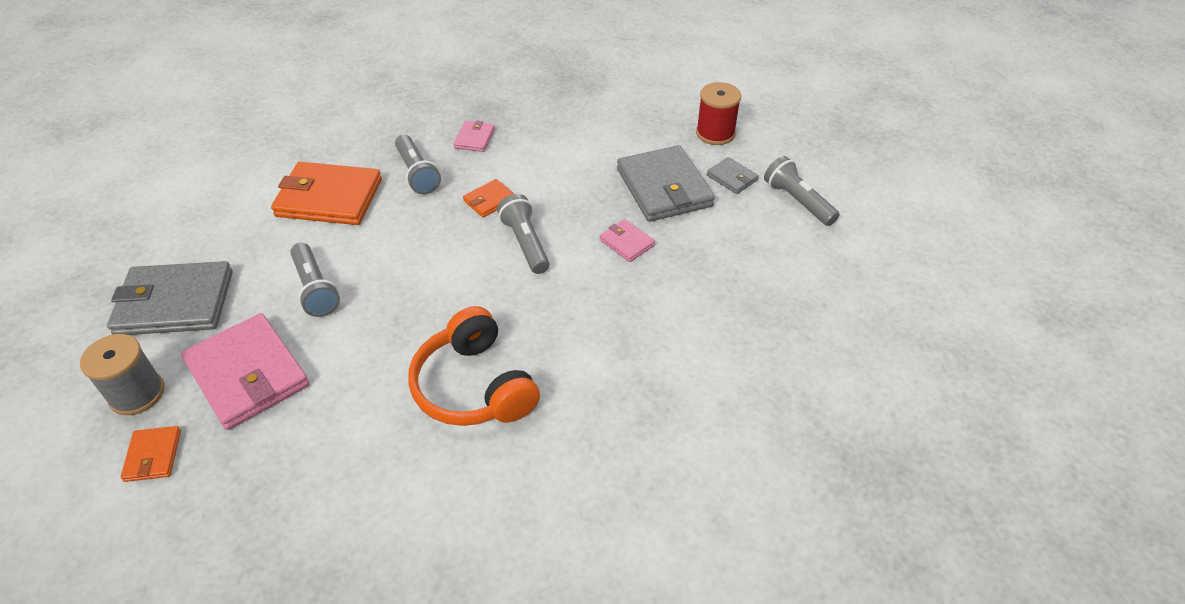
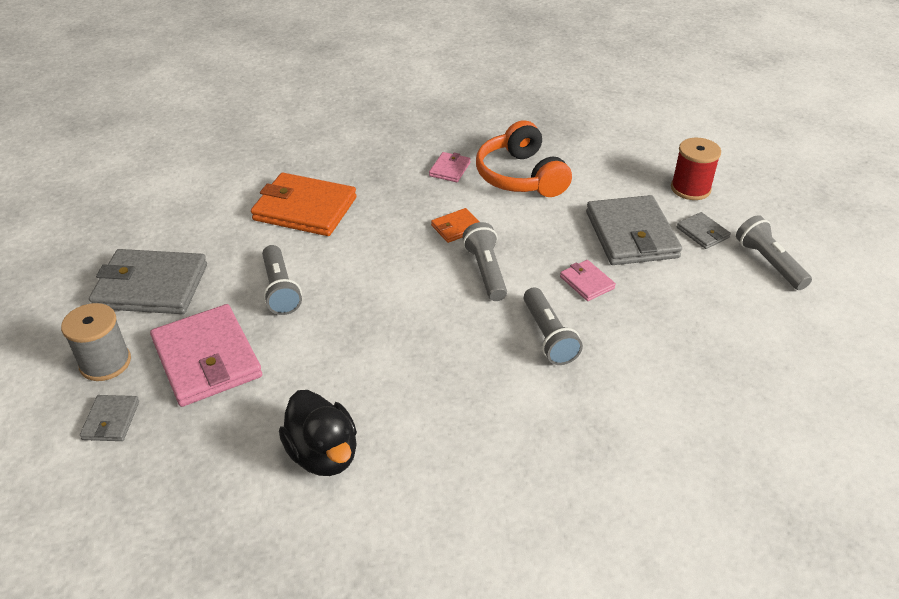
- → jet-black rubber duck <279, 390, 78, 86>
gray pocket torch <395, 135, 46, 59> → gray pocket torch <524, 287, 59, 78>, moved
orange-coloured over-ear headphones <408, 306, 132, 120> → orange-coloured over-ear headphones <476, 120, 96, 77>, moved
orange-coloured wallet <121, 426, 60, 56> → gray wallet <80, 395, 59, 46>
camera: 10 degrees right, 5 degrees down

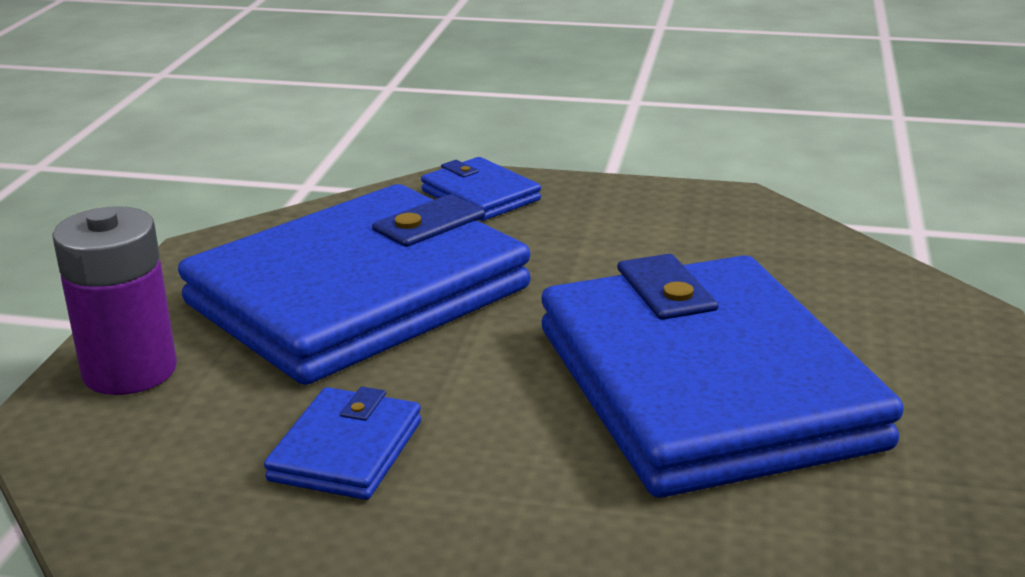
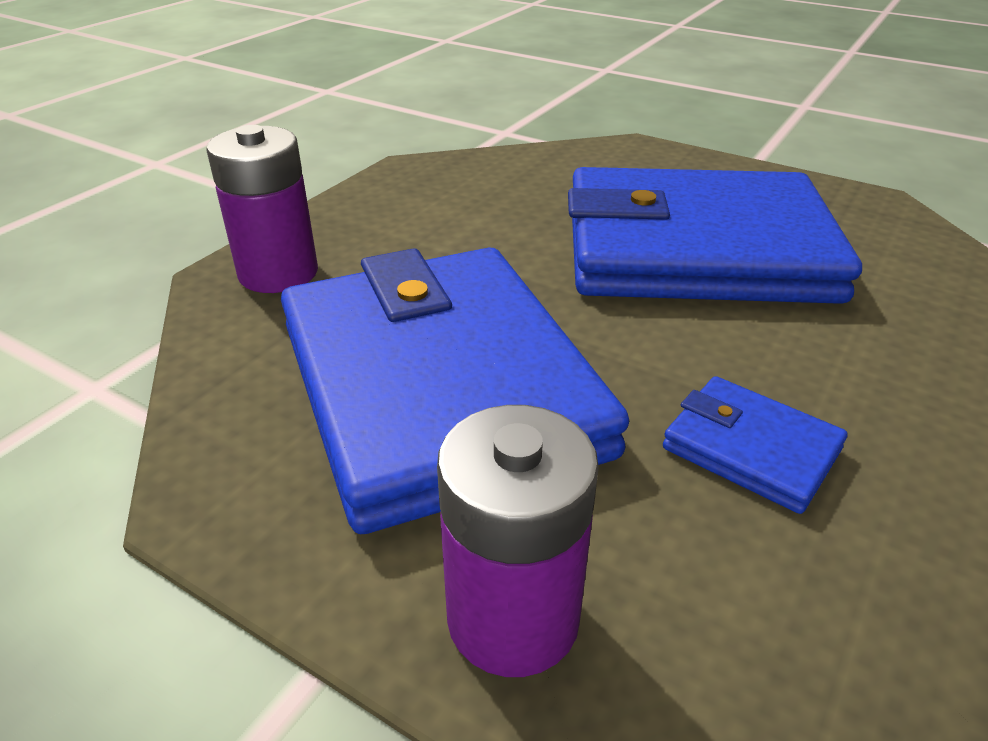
blue wallet <421, 157, 120, 64> → royal purple power cell <206, 125, 112, 168>
camera: 70 degrees left, 10 degrees up

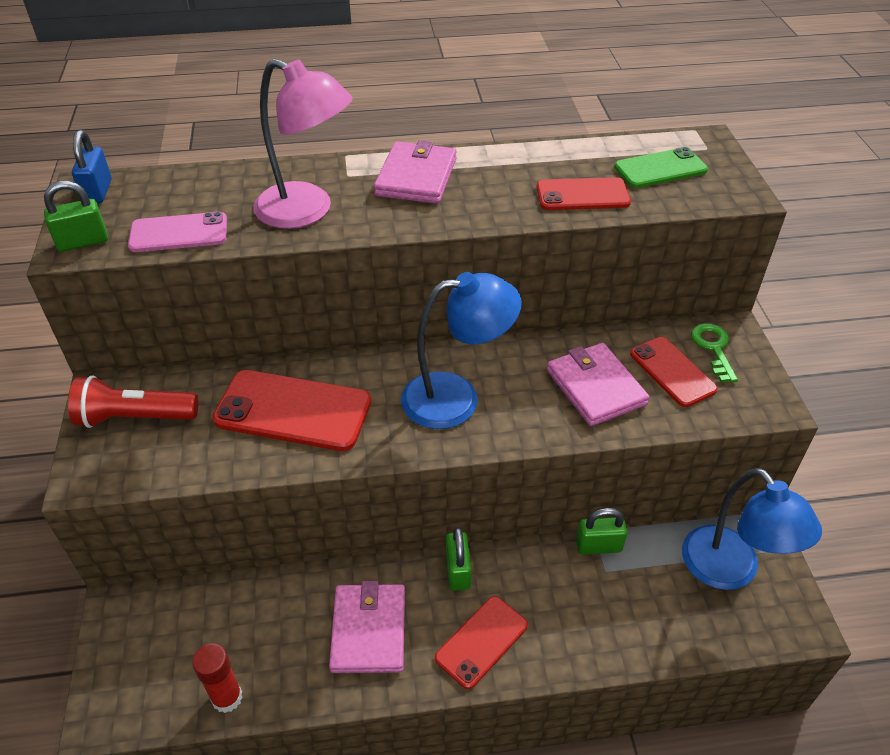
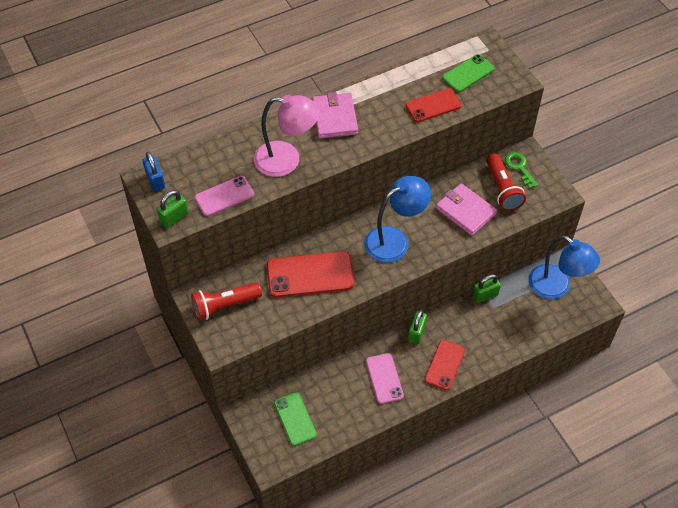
crimson glue stick <192, 643, 51, 70> → -
- → green mobile phone <274, 392, 43, 54>
rosy wallet <329, 581, 76, 92> → rosy mobile phone <366, 353, 38, 51>
crimson mobile phone <630, 337, 88, 70> → crimson pocket torch <486, 153, 40, 58>
green small lock <446, 527, 26, 64> → green small lock <408, 310, 19, 34>, 45 degrees clockwise
camera: 20 degrees left, 10 degrees up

──────

WHAT THE TASK ASKS: Copy each line of the records above without change, but do not include any picture.

EXERCISE SOLUTION:
- → jet-black rubber duck <279, 390, 78, 86>
gray pocket torch <395, 135, 46, 59> → gray pocket torch <524, 287, 59, 78>, moved
orange-coloured over-ear headphones <408, 306, 132, 120> → orange-coloured over-ear headphones <476, 120, 96, 77>, moved
orange-coloured wallet <121, 426, 60, 56> → gray wallet <80, 395, 59, 46>
camera: 10 degrees right, 5 degrees down

blue wallet <421, 157, 120, 64> → royal purple power cell <206, 125, 112, 168>
camera: 70 degrees left, 10 degrees up

crimson glue stick <192, 643, 51, 70> → -
- → green mobile phone <274, 392, 43, 54>
rosy wallet <329, 581, 76, 92> → rosy mobile phone <366, 353, 38, 51>
crimson mobile phone <630, 337, 88, 70> → crimson pocket torch <486, 153, 40, 58>
green small lock <446, 527, 26, 64> → green small lock <408, 310, 19, 34>, 45 degrees clockwise
camera: 20 degrees left, 10 degrees up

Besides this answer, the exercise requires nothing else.